### Your goal
Look for the word "leaf" in the data below, and copy every line that holds it.

Spatial object tracking data:
════════════════
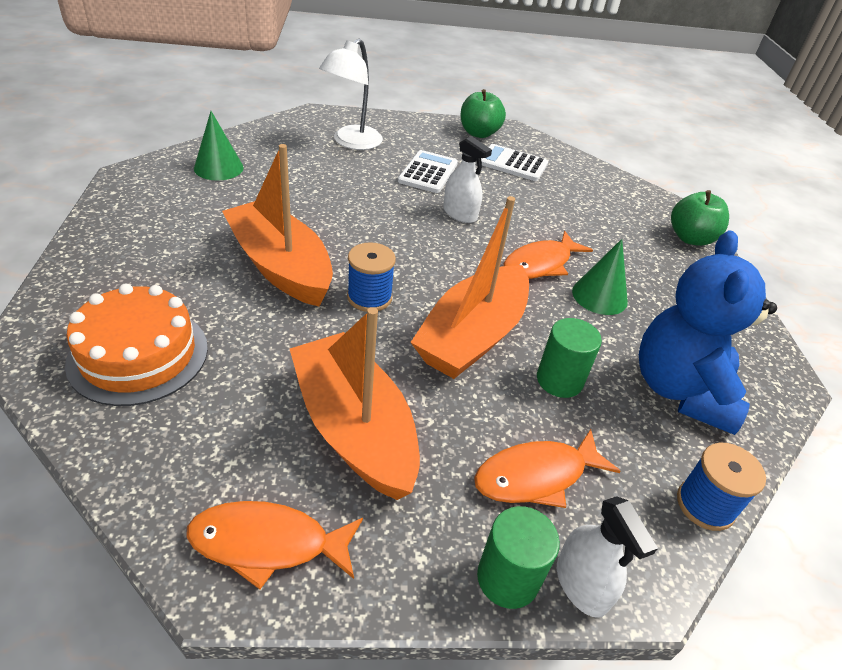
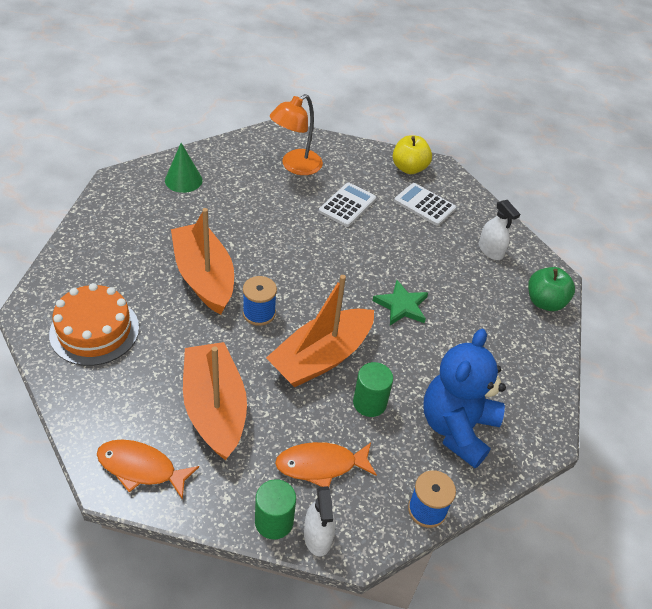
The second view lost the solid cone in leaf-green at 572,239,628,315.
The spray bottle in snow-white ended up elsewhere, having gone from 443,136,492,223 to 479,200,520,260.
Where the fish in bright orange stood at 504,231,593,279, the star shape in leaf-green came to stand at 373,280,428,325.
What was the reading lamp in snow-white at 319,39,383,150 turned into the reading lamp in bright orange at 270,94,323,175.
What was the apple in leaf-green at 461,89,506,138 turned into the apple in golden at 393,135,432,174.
════════════════
### Response for this exercise
The second view lost the solid cone in leaf-green at 572,239,628,315.
Where the fish in bright orange stood at 504,231,593,279, the star shape in leaf-green came to stand at 373,280,428,325.
What was the apple in leaf-green at 461,89,506,138 turned into the apple in golden at 393,135,432,174.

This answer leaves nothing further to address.